_Task to complete_
Extract every line that contains the word "path".

_Source data_
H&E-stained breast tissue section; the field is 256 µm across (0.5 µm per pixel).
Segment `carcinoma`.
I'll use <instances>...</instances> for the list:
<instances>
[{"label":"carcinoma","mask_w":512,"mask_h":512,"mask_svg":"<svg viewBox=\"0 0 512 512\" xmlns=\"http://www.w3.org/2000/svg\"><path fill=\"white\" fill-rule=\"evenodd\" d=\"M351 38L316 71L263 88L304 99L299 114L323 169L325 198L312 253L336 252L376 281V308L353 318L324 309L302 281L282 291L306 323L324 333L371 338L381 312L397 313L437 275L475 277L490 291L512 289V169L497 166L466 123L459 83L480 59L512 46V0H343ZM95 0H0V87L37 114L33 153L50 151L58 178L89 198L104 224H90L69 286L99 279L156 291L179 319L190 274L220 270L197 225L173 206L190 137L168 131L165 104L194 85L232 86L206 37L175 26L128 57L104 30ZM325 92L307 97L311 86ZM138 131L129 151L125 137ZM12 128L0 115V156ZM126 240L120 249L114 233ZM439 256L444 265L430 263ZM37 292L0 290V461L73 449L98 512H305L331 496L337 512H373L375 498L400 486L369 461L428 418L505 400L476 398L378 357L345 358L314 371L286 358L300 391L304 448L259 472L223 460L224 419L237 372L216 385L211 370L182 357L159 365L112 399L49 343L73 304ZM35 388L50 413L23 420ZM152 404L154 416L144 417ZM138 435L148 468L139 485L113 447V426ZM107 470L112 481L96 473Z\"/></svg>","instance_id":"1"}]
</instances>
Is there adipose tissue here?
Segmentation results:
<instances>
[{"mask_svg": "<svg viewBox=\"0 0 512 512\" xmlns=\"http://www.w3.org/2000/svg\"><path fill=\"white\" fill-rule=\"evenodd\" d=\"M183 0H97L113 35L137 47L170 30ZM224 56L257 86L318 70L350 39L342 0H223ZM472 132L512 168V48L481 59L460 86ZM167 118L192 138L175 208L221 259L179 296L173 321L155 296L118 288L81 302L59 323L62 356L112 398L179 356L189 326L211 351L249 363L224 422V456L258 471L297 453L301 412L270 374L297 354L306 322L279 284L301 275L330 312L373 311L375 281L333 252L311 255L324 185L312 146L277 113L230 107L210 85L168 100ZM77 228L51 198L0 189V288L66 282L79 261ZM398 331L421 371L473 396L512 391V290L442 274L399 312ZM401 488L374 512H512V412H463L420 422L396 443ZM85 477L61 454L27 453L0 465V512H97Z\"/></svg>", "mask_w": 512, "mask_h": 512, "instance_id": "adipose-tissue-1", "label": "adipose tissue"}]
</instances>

_Result_
[{"label":"carcinoma","mask_w":512,"mask_h":512,"mask_svg":"<svg viewBox=\"0 0 512 512\" xmlns=\"http://www.w3.org/2000/svg\"><path fill=\"white\" fill-rule=\"evenodd\" d=\"M351 38L316 71L263 88L304 99L299 114L323 169L325 198L312 253L336 252L376 281V308L353 318L324 309L302 281L282 291L306 323L324 333L371 338L381 312L397 313L437 275L475 277L490 291L512 289V169L497 166L466 123L459 83L480 59L512 46V0H343ZM95 0H0V87L37 114L33 153L50 151L58 178L89 198L104 224H90L69 286L99 279L156 291L179 319L190 274L220 270L197 225L173 206L190 137L168 131L165 104L194 85L232 86L206 37L175 26L128 57L104 30ZM325 92L307 97L311 86ZM138 131L129 151L125 137ZM12 128L0 115V156ZM126 240L120 249L114 233ZM439 256L444 265L430 263ZM37 292L0 290V461L73 449L98 512H305L331 496L337 512H373L375 498L400 486L369 461L428 418L505 400L476 398L378 357L345 358L314 371L286 358L300 391L304 448L259 472L223 460L224 419L237 372L216 385L211 370L182 357L159 365L112 399L49 343L73 304ZM35 388L50 413L23 420ZM152 404L154 416L144 417ZM138 435L148 468L139 485L113 447V426ZM107 470L112 481L96 473Z\"/></svg>","instance_id":"1"}]
[{"mask_svg": "<svg viewBox=\"0 0 512 512\" xmlns=\"http://www.w3.org/2000/svg\"><path fill=\"white\" fill-rule=\"evenodd\" d=\"M183 0H97L113 35L137 47L170 30ZM224 56L257 86L318 70L350 39L342 0H223ZM472 132L512 168V48L481 59L460 86ZM167 118L192 138L175 208L221 259L179 296L173 321L155 296L118 288L81 302L59 323L62 356L112 398L179 356L189 326L211 351L249 363L224 422V456L258 471L297 453L301 412L270 374L297 354L306 322L279 284L301 275L330 312L373 311L375 281L333 252L311 255L324 185L312 146L277 113L230 107L210 85L168 100ZM77 228L51 198L0 189V288L66 282L79 261ZM398 331L421 371L473 396L512 391V290L442 274L399 312ZM401 488L374 512H512V412H463L420 422L396 443ZM85 477L61 454L27 453L0 465V512H97Z\"/></svg>", "mask_w": 512, "mask_h": 512, "instance_id": "adipose-tissue-1", "label": "adipose tissue"}]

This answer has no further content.